• [EXERCISE BRIEF]:
Please copy the data below exactly; none of the pictures in it belong in the copy.

─── SOURCE DATA ───

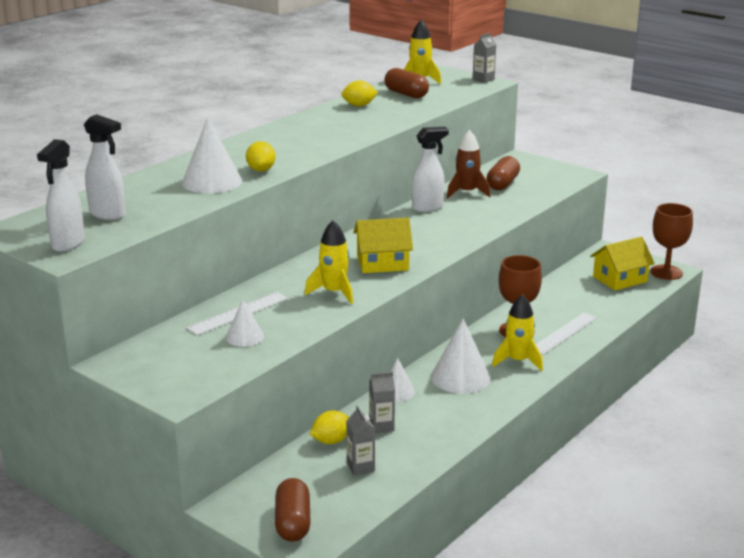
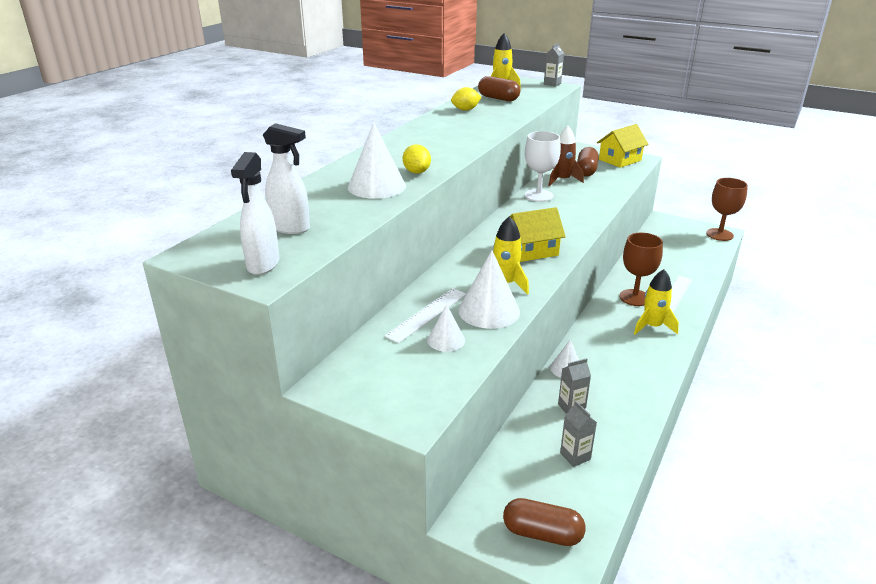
camera: 10 degrees left, 5 degrees up
brown capsule [275,478,311,542] -> brown capsule turned 60 degrees counterclockwise [503,498,585,546]
yellow lemon [310,410,349,444] -> none
white spray bottle [412,127,449,212] -> white goblet [525,131,561,202]
white cone [431,318,491,394] -> white cone moved to [458,250,520,329]
yellow house [590,237,655,291] -> yellow house moved to [597,124,648,168]

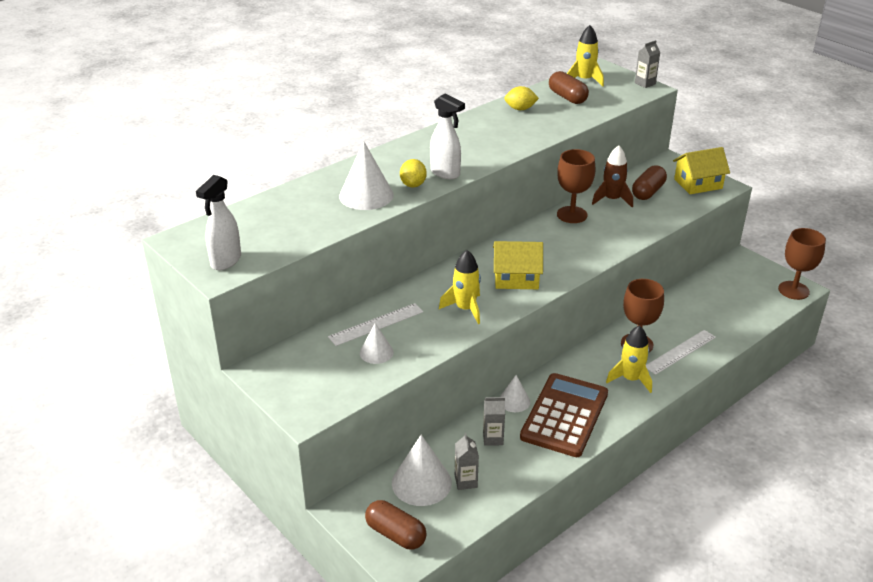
camera: 20 degrees right, 5 degrees up
white spray bottle [263,123,310,234] -> white spray bottle moved to [430,94,465,179]
white cone [458,250,520,329] -> white cone moved to [392,435,452,506]
white goblet [525,131,561,202] -> brown goblet [557,149,595,223]
none -> brown calculator [520,373,608,457]

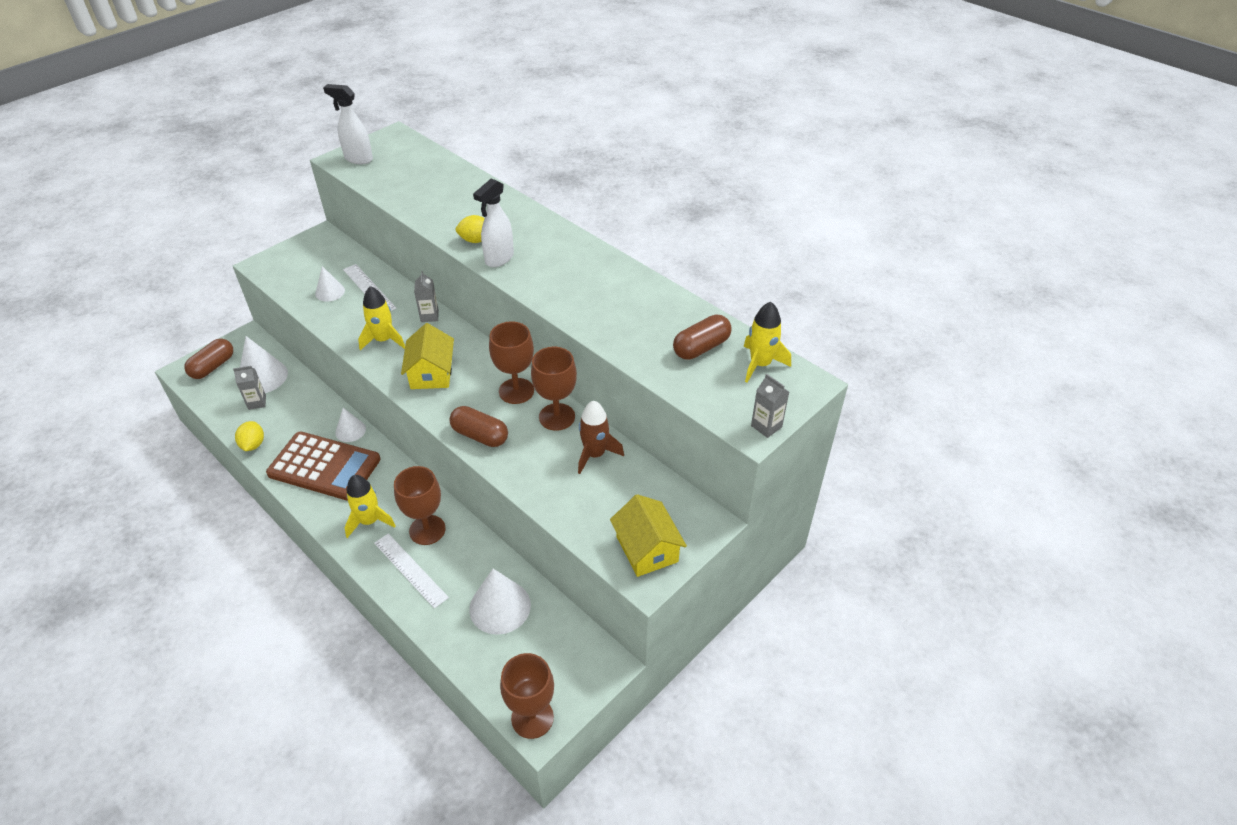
camera: 85 degrees right, 10 degrees up
white cone [339,141,394,210] -> white cone moved to [469,569,531,635]
grey carton [483,397,505,446] -> grey carton moved to [414,271,439,322]
yellow lemon [504,86,539,110] -> yellow lemon moved to [235,421,264,451]
brown capsule [632,165,667,200] -> brown capsule moved to [449,406,508,447]
none -> brown goblet [489,321,534,404]

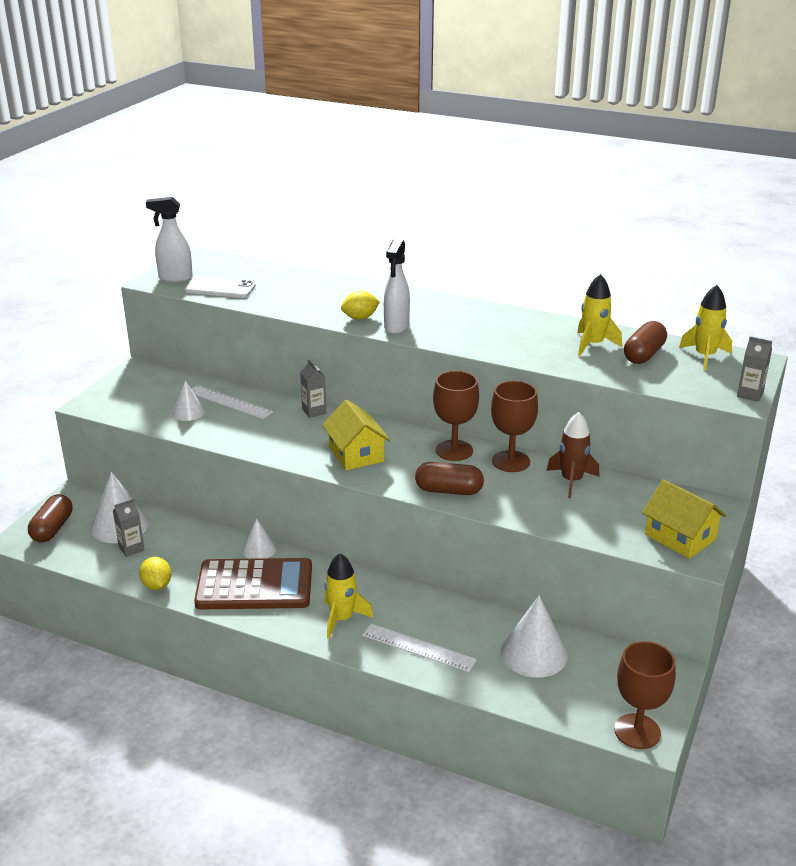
camera: 20 degrees left, 15 degrees down
yellow rocket [358,286,405,350] -> yellow rocket moved to [577,274,622,356]
brown goblet [394,466,446,545] -> none
none -> white phone [184,277,256,298]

───

• [WRITTEN RESPONSE]:
camera: 10 degrees left, 5 degrees up
brown capsule [275,478,311,542] -> brown capsule turned 60 degrees counterclockwise [503,498,585,546]
yellow lemon [310,410,349,444] -> none
white spray bottle [412,127,449,212] -> white goblet [525,131,561,202]
white cone [431,318,491,394] -> white cone moved to [458,250,520,329]
yellow house [590,237,655,291] -> yellow house moved to [597,124,648,168]

camera: 20 degrees right, 5 degrees up
white spray bottle [263,123,310,234] -> white spray bottle moved to [430,94,465,179]
white cone [458,250,520,329] -> white cone moved to [392,435,452,506]
white goblet [525,131,561,202] -> brown goblet [557,149,595,223]
none -> brown calculator [520,373,608,457]

camera: 85 degrees right, 10 degrees up
white cone [339,141,394,210] -> white cone moved to [469,569,531,635]
grey carton [483,397,505,446] -> grey carton moved to [414,271,439,322]
yellow lemon [504,86,539,110] -> yellow lemon moved to [235,421,264,451]
brown capsule [632,165,667,200] -> brown capsule moved to [449,406,508,447]
none -> brown goblet [489,321,534,404]

camera: 20 degrees left, 15 degrees down
yellow rocket [358,286,405,350] -> yellow rocket moved to [577,274,622,356]
brown goblet [394,466,446,545] -> none
none -> white phone [184,277,256,298]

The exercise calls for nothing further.